- [Your task] All of the records below must be reproduced exactly, minus any pictures.

═══ Data section ═══

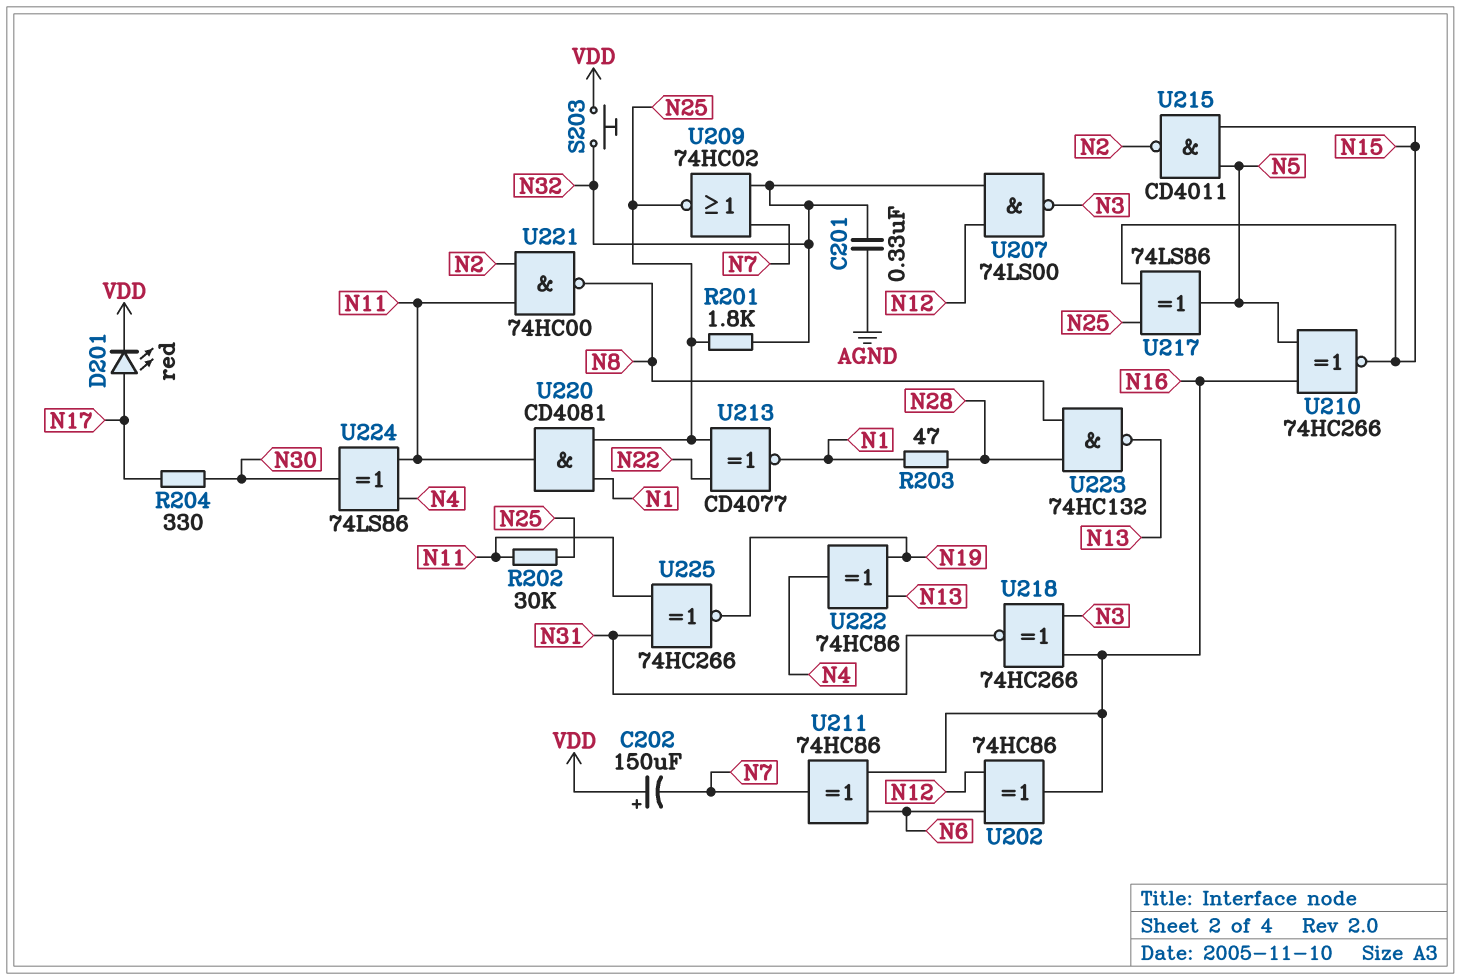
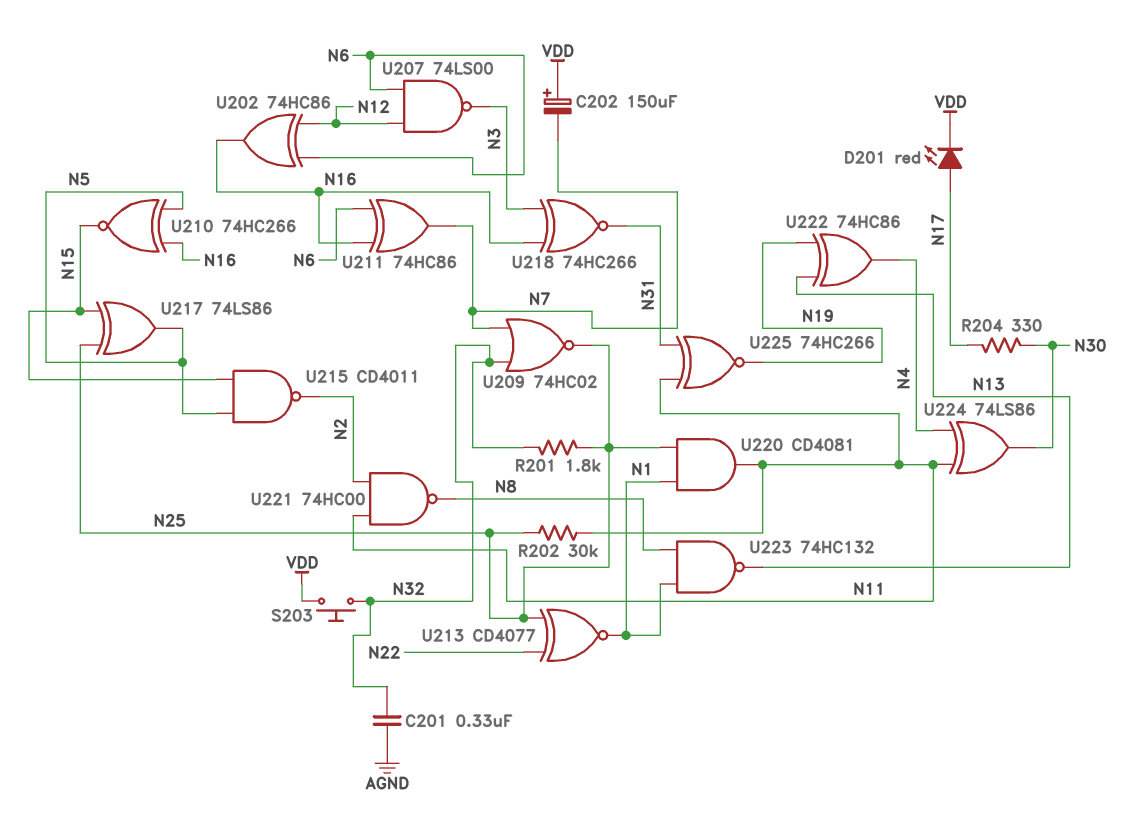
R203: 47 (N1, N28) -> none
U207: NAND 74LS00 (in N12, in N32, out N3) -> NAND 74LS00 (in N6, in N12, out N3)
U223: NAND 74HC132 (in N8, in N28, out N13) -> NAND 74HC132 (in N1, in N8, out N13)

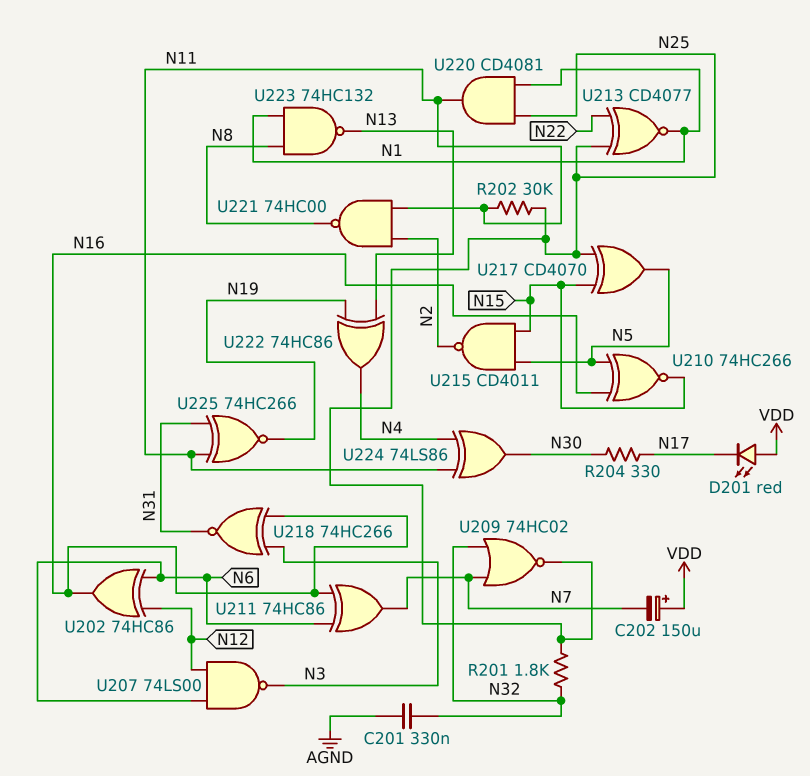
D201: LED red (A N17, K VDD) -> LED red (A VDD, K N17)
S203: button (N32, VDD) -> none
U217: XOR 74LS86 (in N15, in N25, out N5) -> XOR CD4070 (in N15, in N25, out N5)

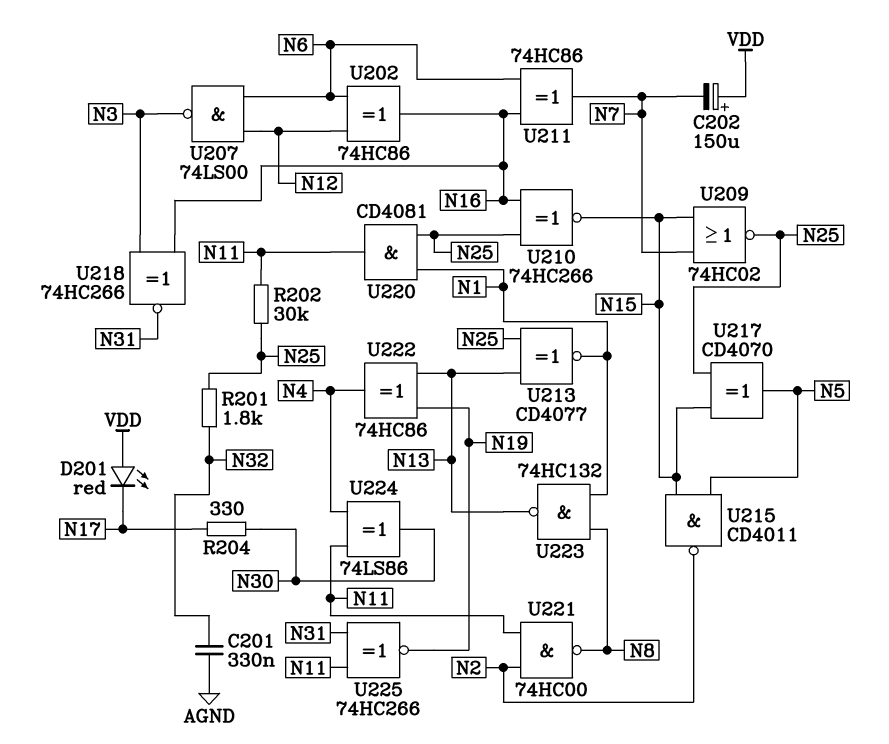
U209: NOR 74HC02 (in N7, in N32, out N25) -> NOR 74HC02 (in N7, in N15, out N25)
U210: XNOR 74HC266 (in N5, in N16, out N15) -> XNOR 74HC266 (in N16, in N25, out N15)
U213: XNOR CD4077 (in N22, in N25, out N1) -> XNOR CD4077 (in N13, in N25, out N1)

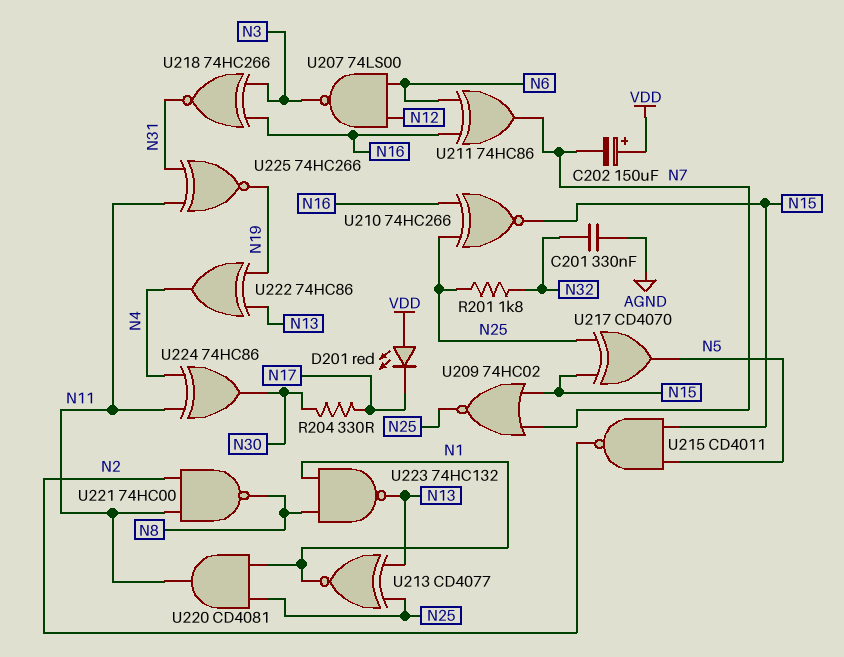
R202: 30k (N11, N25) -> none
U202: XOR 74HC86 (in N6, in N12, out N16) -> none
U224: XOR 74LS86 (in N4, in N11, out N30) -> XOR 74HC86 (in N4, in N11, out N30)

═══

- [Solution]
R203: 47 (N1, N28) -> none
U207: NAND 74LS00 (in N12, in N32, out N3) -> NAND 74LS00 (in N6, in N12, out N3)
U223: NAND 74HC132 (in N8, in N28, out N13) -> NAND 74HC132 (in N1, in N8, out N13)

D201: LED red (A N17, K VDD) -> LED red (A VDD, K N17)
S203: button (N32, VDD) -> none
U217: XOR 74LS86 (in N15, in N25, out N5) -> XOR CD4070 (in N15, in N25, out N5)

U209: NOR 74HC02 (in N7, in N32, out N25) -> NOR 74HC02 (in N7, in N15, out N25)
U210: XNOR 74HC266 (in N5, in N16, out N15) -> XNOR 74HC266 (in N16, in N25, out N15)
U213: XNOR CD4077 (in N22, in N25, out N1) -> XNOR CD4077 (in N13, in N25, out N1)

R202: 30k (N11, N25) -> none
U202: XOR 74HC86 (in N6, in N12, out N16) -> none
U224: XOR 74LS86 (in N4, in N11, out N30) -> XOR 74HC86 (in N4, in N11, out N30)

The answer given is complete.